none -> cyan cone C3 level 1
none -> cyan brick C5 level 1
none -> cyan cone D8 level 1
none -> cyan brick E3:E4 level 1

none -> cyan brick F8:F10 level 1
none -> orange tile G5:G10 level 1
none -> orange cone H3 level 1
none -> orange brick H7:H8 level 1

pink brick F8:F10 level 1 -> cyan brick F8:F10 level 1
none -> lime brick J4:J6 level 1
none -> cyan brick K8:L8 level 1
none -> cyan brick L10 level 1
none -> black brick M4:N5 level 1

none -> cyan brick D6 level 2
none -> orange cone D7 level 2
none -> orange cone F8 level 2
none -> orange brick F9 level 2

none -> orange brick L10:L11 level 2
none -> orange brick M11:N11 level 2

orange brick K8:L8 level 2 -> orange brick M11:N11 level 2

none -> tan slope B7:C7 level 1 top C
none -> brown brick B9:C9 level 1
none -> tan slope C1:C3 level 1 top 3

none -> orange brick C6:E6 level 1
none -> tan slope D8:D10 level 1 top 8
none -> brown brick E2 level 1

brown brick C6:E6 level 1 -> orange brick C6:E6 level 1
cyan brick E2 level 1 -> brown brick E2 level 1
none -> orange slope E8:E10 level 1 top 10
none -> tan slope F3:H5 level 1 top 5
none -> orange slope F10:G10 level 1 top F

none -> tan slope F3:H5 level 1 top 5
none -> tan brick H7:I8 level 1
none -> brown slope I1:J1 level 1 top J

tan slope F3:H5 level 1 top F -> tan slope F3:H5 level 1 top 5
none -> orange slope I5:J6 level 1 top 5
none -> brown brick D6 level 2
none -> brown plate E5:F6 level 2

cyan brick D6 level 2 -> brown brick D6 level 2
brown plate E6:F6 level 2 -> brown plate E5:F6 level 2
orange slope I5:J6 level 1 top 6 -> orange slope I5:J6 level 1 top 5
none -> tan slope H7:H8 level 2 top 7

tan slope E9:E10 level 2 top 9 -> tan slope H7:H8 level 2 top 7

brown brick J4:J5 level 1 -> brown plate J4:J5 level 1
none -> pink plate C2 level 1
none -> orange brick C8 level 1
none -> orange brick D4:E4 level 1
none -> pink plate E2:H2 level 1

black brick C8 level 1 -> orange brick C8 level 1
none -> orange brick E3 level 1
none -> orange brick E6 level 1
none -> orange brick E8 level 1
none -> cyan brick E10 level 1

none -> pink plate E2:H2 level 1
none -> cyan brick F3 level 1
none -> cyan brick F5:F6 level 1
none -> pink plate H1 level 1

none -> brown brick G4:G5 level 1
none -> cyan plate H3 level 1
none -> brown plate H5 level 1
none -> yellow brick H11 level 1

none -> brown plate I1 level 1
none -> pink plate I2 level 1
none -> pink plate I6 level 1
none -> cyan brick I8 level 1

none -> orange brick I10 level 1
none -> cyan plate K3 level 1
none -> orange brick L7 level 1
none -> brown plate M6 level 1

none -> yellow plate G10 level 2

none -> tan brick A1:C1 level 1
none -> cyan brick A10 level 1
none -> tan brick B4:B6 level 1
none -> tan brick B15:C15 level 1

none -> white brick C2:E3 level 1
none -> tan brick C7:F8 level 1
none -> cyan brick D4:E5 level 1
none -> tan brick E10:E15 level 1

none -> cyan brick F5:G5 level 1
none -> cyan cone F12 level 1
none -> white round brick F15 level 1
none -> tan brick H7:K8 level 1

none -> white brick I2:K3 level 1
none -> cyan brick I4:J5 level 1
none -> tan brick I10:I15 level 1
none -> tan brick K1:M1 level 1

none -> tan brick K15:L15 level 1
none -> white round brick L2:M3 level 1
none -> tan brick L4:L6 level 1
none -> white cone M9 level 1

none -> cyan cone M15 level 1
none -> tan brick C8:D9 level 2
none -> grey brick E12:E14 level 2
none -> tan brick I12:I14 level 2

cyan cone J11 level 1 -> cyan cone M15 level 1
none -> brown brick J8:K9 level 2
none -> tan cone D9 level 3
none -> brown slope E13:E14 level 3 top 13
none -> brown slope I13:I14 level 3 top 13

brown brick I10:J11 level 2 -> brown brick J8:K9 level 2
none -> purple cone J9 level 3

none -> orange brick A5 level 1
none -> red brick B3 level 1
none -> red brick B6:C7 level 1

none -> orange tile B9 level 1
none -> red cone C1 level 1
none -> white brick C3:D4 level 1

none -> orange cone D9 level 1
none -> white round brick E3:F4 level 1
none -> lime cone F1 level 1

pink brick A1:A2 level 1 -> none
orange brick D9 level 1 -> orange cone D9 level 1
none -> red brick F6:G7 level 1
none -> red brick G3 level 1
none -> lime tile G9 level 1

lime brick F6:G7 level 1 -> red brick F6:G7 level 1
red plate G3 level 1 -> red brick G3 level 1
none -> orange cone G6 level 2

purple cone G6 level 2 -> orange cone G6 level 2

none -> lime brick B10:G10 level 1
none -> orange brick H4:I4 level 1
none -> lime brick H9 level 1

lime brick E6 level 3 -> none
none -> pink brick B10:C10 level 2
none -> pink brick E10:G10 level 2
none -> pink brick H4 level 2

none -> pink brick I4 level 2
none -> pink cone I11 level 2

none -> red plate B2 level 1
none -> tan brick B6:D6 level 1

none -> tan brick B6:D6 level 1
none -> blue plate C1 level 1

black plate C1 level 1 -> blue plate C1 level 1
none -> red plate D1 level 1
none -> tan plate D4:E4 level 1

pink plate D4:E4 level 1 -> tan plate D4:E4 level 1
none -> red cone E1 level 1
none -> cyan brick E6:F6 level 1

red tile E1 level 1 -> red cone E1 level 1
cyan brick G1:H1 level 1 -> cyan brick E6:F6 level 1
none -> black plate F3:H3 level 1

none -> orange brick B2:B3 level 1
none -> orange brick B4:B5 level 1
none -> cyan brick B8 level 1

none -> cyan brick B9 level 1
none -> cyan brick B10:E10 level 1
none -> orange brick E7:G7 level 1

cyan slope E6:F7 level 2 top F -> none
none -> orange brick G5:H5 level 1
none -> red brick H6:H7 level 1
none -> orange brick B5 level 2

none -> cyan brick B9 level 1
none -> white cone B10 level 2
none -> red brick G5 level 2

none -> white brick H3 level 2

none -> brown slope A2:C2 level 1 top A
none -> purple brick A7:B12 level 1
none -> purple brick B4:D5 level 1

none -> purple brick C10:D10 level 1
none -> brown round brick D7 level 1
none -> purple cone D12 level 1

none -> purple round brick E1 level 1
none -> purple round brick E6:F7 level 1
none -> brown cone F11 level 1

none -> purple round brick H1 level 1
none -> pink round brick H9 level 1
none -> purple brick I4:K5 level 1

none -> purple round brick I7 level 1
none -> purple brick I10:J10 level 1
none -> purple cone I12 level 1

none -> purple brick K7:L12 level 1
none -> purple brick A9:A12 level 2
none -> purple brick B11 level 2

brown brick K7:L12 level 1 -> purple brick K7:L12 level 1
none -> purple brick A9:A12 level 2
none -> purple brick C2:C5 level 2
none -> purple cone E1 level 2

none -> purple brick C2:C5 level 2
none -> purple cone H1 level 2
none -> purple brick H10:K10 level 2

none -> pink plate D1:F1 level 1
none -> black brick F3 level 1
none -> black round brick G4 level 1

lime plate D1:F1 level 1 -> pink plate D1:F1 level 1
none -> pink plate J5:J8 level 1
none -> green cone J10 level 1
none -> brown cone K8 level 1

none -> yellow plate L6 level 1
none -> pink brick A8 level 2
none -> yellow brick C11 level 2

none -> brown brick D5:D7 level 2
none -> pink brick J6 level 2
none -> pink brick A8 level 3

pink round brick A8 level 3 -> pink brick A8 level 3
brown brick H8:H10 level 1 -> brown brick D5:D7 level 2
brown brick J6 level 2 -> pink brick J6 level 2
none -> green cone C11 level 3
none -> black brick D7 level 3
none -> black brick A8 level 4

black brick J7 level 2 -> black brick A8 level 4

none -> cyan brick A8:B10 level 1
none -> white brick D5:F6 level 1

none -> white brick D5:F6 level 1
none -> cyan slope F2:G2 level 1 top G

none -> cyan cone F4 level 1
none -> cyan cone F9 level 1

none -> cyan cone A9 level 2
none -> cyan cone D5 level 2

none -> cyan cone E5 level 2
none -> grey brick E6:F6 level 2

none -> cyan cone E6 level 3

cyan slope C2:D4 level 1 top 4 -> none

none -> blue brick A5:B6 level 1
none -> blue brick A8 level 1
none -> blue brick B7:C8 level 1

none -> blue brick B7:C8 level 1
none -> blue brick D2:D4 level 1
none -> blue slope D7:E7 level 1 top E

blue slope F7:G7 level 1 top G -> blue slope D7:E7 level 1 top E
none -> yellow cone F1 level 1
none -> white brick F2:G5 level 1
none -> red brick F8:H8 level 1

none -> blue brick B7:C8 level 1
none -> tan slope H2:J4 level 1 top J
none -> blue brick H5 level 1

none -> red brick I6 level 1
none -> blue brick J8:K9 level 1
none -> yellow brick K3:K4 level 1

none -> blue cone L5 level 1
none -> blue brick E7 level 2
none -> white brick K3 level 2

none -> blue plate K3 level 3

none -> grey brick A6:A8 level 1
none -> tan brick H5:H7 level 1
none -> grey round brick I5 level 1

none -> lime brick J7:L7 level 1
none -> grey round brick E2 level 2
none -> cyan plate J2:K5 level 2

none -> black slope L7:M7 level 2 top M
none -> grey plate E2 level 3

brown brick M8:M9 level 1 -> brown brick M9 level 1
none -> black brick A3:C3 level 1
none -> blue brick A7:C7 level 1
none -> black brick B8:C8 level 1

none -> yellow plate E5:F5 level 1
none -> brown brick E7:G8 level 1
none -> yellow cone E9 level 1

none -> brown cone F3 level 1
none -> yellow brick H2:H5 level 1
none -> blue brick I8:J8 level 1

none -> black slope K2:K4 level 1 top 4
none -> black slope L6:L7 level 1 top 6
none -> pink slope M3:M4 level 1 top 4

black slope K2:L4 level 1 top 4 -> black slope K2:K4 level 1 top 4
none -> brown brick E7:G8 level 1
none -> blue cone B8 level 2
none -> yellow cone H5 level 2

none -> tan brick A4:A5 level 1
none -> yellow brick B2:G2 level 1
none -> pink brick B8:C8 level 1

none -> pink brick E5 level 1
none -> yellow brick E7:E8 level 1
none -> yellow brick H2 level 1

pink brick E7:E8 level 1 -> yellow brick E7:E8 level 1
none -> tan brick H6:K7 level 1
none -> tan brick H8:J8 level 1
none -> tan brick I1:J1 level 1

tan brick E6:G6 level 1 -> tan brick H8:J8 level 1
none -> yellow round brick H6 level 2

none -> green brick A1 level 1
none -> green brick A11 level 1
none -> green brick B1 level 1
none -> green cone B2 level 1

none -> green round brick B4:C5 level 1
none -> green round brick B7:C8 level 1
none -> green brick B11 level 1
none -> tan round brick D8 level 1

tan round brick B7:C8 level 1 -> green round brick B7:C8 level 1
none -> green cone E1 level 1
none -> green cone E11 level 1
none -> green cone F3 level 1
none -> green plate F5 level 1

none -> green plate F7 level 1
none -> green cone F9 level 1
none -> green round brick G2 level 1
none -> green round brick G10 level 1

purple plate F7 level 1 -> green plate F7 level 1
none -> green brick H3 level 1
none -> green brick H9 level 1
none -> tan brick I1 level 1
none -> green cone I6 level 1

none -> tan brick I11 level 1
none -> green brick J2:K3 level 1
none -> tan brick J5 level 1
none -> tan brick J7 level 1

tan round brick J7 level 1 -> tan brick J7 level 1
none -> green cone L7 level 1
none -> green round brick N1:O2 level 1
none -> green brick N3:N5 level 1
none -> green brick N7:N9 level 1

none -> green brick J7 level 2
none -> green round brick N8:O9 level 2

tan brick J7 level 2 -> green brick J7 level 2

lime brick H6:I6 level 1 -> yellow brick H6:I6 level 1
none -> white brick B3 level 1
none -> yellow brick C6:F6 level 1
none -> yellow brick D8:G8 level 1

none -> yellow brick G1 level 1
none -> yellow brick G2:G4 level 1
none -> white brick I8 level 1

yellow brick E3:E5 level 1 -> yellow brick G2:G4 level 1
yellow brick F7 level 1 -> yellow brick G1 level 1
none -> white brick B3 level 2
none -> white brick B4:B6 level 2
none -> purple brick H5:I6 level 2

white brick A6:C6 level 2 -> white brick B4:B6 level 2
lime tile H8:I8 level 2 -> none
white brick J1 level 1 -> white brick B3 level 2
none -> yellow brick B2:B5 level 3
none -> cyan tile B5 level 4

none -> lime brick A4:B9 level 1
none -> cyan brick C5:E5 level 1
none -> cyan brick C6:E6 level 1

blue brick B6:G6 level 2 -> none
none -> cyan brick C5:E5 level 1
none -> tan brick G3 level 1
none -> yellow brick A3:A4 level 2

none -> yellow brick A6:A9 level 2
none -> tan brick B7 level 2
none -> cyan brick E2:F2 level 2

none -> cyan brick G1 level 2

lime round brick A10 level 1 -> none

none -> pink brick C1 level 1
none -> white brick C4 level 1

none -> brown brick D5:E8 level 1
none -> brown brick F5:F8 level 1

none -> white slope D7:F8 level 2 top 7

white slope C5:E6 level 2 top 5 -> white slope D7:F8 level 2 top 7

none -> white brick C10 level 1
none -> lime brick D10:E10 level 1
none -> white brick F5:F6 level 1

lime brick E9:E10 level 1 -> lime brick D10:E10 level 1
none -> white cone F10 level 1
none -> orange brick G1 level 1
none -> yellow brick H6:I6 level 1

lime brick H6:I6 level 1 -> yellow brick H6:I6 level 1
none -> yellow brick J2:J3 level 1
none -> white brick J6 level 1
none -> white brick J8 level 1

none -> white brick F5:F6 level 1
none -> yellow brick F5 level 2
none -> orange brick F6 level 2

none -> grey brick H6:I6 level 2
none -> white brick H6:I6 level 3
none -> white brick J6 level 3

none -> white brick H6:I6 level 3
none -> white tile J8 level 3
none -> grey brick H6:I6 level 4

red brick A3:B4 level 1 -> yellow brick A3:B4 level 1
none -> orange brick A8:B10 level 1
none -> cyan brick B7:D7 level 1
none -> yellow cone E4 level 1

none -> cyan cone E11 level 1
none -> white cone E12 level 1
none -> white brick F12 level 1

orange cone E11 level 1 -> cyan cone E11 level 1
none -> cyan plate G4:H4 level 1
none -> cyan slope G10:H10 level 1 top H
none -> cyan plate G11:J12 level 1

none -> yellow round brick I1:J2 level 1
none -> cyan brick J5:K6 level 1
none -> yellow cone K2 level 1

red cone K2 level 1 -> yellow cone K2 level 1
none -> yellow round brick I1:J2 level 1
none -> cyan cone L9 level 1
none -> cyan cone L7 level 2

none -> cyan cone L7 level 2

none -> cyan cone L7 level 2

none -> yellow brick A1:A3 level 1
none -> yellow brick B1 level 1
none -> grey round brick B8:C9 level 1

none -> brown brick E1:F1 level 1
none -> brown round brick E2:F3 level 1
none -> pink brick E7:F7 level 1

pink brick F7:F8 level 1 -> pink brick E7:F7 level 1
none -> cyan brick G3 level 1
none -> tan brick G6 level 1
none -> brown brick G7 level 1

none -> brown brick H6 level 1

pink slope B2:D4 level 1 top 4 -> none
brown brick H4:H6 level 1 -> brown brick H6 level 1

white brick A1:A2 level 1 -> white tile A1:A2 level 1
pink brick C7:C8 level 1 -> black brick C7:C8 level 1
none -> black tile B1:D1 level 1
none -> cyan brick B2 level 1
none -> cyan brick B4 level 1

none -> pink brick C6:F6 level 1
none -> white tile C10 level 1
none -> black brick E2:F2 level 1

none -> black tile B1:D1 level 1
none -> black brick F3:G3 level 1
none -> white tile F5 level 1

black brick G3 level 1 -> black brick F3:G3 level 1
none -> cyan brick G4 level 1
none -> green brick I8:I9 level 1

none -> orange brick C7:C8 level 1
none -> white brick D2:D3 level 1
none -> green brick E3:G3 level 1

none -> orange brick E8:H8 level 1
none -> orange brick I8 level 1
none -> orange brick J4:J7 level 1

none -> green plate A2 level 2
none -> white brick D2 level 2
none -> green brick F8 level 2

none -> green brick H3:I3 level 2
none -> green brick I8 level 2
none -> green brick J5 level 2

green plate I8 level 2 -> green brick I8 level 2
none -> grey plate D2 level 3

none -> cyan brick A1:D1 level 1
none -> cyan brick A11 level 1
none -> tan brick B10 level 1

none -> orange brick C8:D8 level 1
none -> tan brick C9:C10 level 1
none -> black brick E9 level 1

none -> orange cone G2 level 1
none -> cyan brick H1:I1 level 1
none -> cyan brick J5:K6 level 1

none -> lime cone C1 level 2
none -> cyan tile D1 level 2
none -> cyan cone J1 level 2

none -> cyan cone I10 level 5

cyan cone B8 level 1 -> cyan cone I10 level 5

────────────────

Across the listing, how many lines hold "grey"? The answer must be the number only.

10